### DATA SHOWN
-------------------------
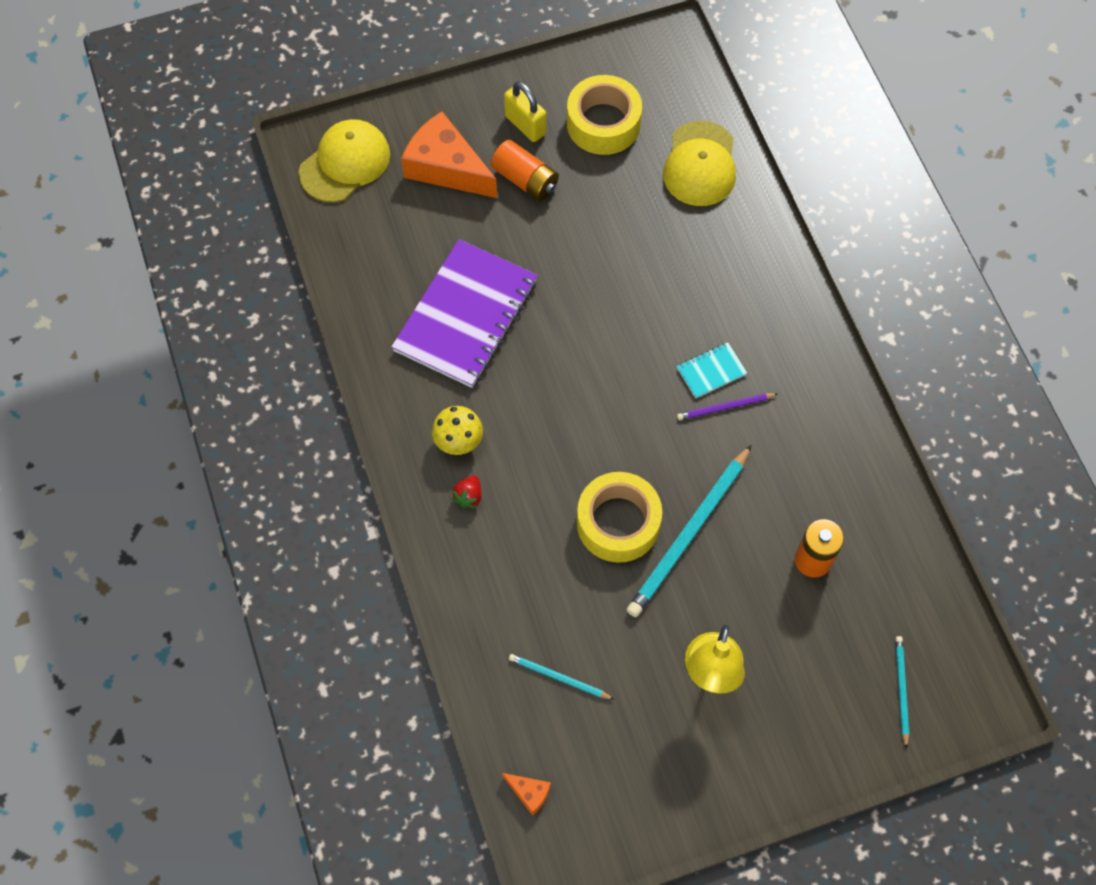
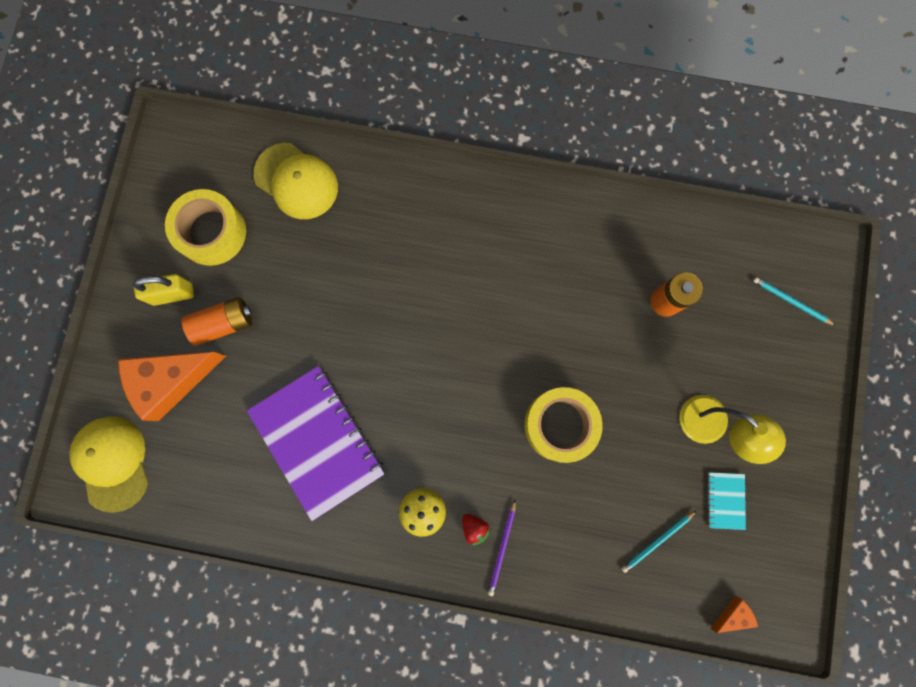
camera: 60 degrees left, 15 degrees up
(689, 534) = (597, 378): turquoise pencil -> none
(711, 371) = (477, 281): turquoise notebook -> turquoise notebook (725, 500)
(725, 407) = (512, 289): purple pencil -> purple pencil (502, 548)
-------------------------
### TASK TO CARRY OUT
Restate all of the material word for word, leaving every picture out.

### TASK SOLUTION
camera: 60 degrees left, 15 degrees up
(689, 534) = (597, 378): turquoise pencil -> none
(711, 371) = (477, 281): turquoise notebook -> turquoise notebook (725, 500)
(725, 407) = (512, 289): purple pencil -> purple pencil (502, 548)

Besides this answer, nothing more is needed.